-- start --
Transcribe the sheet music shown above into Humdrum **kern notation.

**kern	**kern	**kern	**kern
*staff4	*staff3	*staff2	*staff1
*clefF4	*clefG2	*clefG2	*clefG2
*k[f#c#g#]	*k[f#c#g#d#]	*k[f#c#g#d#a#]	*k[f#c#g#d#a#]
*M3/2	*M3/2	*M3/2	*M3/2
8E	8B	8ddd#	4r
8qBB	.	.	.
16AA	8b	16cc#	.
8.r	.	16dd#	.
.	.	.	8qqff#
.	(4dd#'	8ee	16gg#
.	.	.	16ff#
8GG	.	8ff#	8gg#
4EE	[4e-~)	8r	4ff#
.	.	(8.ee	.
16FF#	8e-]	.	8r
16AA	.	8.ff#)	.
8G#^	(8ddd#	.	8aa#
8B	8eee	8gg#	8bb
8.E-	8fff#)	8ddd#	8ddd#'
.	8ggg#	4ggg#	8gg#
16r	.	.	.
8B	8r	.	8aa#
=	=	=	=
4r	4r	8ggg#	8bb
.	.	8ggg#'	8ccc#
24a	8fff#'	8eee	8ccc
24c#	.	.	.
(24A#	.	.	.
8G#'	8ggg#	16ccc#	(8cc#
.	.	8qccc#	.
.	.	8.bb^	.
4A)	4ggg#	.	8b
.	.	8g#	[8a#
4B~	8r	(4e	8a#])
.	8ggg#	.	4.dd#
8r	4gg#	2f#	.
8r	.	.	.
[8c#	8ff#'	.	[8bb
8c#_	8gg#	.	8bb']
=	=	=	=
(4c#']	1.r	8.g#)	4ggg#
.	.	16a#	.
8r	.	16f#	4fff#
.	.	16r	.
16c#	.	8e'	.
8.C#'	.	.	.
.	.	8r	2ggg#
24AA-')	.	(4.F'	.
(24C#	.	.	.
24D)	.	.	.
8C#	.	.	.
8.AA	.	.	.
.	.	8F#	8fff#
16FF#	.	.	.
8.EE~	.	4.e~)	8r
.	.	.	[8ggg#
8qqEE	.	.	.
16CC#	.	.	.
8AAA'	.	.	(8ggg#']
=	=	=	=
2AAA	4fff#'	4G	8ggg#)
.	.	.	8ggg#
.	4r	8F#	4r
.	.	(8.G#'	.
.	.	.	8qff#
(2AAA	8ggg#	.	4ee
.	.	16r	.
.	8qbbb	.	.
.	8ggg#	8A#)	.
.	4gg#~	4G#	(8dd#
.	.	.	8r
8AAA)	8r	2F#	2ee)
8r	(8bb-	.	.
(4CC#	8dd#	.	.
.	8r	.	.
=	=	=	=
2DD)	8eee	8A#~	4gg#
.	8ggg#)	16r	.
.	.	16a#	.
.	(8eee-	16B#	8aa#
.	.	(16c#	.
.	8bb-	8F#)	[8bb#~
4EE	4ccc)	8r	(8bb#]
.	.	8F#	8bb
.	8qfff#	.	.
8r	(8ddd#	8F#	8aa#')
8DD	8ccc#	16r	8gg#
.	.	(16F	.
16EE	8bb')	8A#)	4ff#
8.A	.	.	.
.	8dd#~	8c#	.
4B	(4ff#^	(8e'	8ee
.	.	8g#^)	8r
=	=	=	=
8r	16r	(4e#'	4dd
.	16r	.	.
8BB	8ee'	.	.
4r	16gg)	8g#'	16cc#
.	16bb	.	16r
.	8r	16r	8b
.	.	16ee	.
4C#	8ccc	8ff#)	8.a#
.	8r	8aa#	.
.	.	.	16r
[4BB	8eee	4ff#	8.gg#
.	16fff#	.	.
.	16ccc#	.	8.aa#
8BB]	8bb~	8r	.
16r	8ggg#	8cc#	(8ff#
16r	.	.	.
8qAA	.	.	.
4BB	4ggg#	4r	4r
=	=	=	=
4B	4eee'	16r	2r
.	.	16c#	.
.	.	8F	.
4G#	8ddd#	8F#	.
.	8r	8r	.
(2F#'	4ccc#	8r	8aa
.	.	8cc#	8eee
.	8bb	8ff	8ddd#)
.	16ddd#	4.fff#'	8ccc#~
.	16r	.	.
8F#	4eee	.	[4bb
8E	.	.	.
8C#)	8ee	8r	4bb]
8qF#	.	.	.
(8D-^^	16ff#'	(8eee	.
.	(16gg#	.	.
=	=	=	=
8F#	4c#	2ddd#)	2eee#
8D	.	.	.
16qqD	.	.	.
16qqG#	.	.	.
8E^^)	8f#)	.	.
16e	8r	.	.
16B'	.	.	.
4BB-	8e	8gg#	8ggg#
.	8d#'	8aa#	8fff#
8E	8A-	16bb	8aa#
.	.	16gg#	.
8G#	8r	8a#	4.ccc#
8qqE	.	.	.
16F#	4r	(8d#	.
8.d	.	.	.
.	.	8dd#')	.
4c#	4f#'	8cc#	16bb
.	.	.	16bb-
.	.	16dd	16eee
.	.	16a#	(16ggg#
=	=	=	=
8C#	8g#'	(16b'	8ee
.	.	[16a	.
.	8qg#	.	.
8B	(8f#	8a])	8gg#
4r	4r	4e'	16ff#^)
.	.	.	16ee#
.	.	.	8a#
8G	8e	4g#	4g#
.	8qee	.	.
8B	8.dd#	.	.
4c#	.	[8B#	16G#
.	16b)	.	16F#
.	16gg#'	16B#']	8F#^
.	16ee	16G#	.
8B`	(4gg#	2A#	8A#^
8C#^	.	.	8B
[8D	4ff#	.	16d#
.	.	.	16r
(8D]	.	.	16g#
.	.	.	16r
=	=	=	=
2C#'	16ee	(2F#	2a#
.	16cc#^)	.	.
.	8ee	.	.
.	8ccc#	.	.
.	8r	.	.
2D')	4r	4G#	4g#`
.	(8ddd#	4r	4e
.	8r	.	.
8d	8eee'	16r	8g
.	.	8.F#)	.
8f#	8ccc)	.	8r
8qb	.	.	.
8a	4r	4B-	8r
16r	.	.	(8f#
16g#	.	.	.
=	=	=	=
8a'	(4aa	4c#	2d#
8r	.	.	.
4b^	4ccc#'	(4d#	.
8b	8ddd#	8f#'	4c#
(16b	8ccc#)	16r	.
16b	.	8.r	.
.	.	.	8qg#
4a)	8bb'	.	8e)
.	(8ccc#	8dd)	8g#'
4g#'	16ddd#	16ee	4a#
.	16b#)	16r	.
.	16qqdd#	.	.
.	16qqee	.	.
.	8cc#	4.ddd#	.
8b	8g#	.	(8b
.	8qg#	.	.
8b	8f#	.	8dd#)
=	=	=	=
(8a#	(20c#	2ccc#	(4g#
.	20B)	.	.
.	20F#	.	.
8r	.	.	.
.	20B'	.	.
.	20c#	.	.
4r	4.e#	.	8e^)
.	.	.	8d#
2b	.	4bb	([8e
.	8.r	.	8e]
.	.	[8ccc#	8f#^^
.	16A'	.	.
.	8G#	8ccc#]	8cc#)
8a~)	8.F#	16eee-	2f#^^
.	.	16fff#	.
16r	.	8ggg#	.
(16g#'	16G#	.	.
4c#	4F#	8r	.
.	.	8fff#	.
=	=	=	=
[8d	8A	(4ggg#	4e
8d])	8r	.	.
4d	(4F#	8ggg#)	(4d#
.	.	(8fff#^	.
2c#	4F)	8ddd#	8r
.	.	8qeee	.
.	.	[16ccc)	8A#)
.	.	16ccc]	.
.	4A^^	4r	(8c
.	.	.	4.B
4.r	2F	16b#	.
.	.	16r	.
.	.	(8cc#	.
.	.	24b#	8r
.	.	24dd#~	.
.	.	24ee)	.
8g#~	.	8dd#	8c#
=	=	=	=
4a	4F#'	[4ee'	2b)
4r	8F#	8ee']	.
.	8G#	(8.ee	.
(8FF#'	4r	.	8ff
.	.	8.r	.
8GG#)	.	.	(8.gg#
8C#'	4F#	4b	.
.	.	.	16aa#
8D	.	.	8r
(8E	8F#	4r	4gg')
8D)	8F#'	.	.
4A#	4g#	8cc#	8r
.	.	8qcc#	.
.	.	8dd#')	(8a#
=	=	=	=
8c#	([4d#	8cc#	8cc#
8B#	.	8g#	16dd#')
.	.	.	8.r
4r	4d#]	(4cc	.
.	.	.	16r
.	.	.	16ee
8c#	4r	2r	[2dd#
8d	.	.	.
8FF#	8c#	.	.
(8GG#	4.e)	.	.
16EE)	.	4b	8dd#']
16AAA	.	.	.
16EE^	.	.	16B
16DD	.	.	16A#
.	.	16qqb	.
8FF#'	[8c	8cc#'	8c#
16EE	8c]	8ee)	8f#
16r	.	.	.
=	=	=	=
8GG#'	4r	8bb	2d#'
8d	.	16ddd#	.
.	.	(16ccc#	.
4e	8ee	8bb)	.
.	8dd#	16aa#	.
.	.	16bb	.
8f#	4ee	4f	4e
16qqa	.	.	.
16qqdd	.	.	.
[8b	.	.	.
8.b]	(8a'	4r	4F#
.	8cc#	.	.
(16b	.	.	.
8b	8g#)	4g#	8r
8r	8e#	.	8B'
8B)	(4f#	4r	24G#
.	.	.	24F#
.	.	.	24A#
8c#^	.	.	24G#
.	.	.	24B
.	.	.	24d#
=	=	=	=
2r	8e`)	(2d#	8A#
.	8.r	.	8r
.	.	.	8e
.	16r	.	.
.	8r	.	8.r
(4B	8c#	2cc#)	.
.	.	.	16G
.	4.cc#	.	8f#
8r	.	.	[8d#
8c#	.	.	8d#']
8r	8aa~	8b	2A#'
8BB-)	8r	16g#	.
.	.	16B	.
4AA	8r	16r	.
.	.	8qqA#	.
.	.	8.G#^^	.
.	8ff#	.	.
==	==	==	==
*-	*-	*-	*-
-- end --
How many lines in the entries above contain the string "kern"? Reply with the number only.

2